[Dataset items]
★ ★ ★ ★ ★ ★ ★

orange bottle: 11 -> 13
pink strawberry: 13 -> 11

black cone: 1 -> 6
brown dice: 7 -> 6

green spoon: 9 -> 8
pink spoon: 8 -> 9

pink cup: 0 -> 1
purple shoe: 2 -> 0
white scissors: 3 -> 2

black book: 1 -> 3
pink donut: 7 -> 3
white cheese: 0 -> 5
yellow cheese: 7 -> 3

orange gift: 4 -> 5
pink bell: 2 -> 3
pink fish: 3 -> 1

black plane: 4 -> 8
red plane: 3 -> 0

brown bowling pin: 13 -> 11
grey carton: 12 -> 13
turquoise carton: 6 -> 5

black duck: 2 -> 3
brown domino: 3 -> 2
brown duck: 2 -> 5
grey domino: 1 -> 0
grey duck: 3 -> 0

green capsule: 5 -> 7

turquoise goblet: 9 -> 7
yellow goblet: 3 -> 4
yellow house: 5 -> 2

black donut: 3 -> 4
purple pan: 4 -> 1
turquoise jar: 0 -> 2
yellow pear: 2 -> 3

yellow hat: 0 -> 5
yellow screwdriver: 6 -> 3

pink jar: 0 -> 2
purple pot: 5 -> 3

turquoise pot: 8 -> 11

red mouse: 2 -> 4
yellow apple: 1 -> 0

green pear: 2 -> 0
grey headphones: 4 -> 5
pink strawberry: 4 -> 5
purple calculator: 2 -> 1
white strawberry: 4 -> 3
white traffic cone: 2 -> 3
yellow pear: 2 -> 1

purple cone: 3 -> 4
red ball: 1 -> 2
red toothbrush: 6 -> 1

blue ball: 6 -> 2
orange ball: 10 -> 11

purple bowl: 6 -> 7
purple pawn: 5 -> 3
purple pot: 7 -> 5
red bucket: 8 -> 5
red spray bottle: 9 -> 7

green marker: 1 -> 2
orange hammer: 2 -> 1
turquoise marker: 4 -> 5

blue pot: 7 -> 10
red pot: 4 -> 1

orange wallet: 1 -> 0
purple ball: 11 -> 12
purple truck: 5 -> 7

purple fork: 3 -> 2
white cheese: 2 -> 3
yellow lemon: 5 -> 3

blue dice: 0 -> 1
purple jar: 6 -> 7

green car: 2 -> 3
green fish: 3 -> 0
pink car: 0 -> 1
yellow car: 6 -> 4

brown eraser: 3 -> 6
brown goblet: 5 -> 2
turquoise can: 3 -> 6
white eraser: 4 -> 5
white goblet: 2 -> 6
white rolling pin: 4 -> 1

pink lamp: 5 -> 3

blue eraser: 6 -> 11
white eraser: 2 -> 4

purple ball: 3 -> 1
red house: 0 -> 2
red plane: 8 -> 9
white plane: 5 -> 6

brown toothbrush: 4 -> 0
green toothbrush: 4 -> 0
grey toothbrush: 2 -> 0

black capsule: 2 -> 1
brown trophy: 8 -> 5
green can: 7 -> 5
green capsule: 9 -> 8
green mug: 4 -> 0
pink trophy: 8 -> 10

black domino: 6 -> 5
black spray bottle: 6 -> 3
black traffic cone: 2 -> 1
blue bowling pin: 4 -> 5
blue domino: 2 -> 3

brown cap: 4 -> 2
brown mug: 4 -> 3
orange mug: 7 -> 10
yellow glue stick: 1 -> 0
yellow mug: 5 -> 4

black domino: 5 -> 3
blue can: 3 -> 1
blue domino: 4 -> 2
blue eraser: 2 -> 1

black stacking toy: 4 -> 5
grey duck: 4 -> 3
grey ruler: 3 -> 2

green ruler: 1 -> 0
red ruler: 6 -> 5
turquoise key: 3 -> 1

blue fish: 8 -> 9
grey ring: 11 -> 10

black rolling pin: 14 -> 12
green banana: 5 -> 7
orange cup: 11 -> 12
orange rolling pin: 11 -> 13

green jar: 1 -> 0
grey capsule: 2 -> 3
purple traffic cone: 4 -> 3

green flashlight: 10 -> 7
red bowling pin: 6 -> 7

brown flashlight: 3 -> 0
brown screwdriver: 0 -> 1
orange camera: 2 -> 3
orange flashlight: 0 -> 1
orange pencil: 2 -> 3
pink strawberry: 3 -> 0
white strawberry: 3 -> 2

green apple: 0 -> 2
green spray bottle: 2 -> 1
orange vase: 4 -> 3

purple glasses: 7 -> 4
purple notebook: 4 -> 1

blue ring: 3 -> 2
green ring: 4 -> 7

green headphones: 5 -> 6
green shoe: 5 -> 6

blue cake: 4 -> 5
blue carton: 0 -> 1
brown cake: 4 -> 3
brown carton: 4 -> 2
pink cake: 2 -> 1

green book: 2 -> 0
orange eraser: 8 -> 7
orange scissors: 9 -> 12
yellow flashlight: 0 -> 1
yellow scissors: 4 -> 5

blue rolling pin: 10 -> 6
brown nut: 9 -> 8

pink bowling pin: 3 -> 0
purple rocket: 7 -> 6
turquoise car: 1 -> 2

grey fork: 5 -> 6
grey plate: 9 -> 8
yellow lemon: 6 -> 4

★ ★ ★ ★ ★ ★ ★

• **WORK INSTRUCTION**: Only those lines of the entries above that run from the line containing "red ruler: 6 -> 5" to the line containing "brown carton: 4 -> 2", both included, should be transcribed exactly.

• **COMPLETED TASK**:
red ruler: 6 -> 5
turquoise key: 3 -> 1

blue fish: 8 -> 9
grey ring: 11 -> 10

black rolling pin: 14 -> 12
green banana: 5 -> 7
orange cup: 11 -> 12
orange rolling pin: 11 -> 13

green jar: 1 -> 0
grey capsule: 2 -> 3
purple traffic cone: 4 -> 3

green flashlight: 10 -> 7
red bowling pin: 6 -> 7

brown flashlight: 3 -> 0
brown screwdriver: 0 -> 1
orange camera: 2 -> 3
orange flashlight: 0 -> 1
orange pencil: 2 -> 3
pink strawberry: 3 -> 0
white strawberry: 3 -> 2

green apple: 0 -> 2
green spray bottle: 2 -> 1
orange vase: 4 -> 3

purple glasses: 7 -> 4
purple notebook: 4 -> 1

blue ring: 3 -> 2
green ring: 4 -> 7

green headphones: 5 -> 6
green shoe: 5 -> 6

blue cake: 4 -> 5
blue carton: 0 -> 1
brown cake: 4 -> 3
brown carton: 4 -> 2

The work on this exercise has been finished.